═════ Data rows ═════

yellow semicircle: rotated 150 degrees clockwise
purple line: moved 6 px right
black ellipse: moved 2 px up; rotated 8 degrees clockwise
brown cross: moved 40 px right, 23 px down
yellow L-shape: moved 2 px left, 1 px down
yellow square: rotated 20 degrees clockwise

═════
═════ Data rows ═════

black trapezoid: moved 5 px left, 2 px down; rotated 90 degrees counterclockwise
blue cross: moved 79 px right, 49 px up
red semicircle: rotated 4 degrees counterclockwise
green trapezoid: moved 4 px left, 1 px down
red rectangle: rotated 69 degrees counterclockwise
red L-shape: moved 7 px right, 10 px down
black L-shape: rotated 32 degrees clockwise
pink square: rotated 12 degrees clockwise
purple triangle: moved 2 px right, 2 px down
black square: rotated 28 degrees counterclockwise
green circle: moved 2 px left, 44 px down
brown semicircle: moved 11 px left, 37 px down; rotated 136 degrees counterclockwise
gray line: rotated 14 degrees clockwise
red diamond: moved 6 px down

═════
═════ Data rows ═════

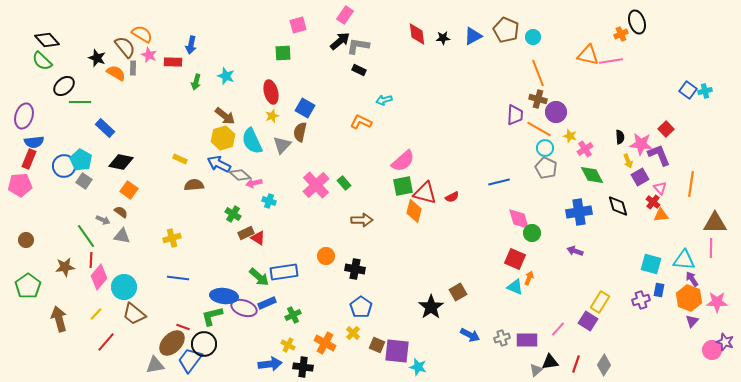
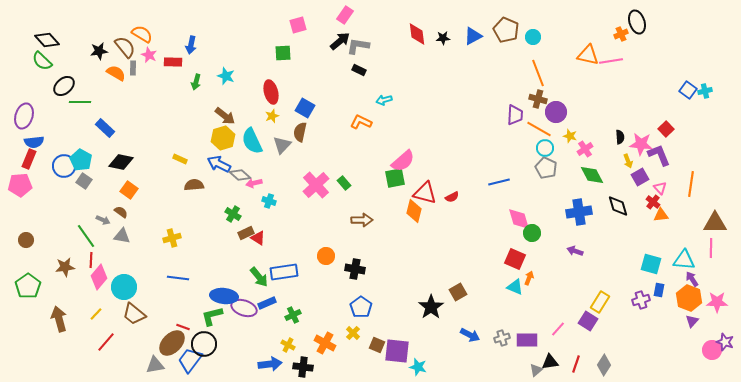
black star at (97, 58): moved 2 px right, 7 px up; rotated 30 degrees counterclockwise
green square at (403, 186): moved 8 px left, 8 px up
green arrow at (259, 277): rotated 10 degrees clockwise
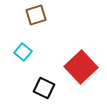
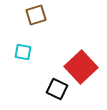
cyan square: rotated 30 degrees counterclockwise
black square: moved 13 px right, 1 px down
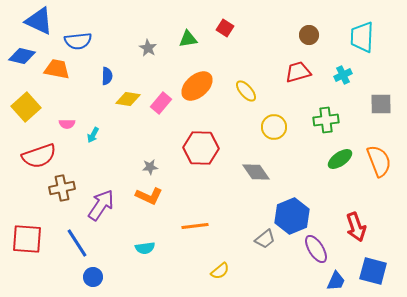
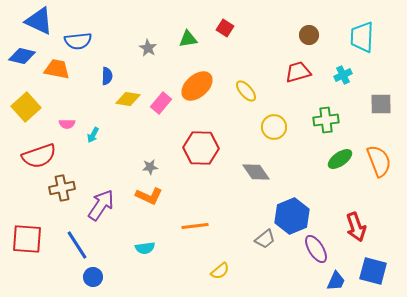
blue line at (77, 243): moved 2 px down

═════

**What you have to do:** Count the lines of the data above that contain the string "black", treating uppercase and lowercase as different. Give only the number.

**Correct response:** 6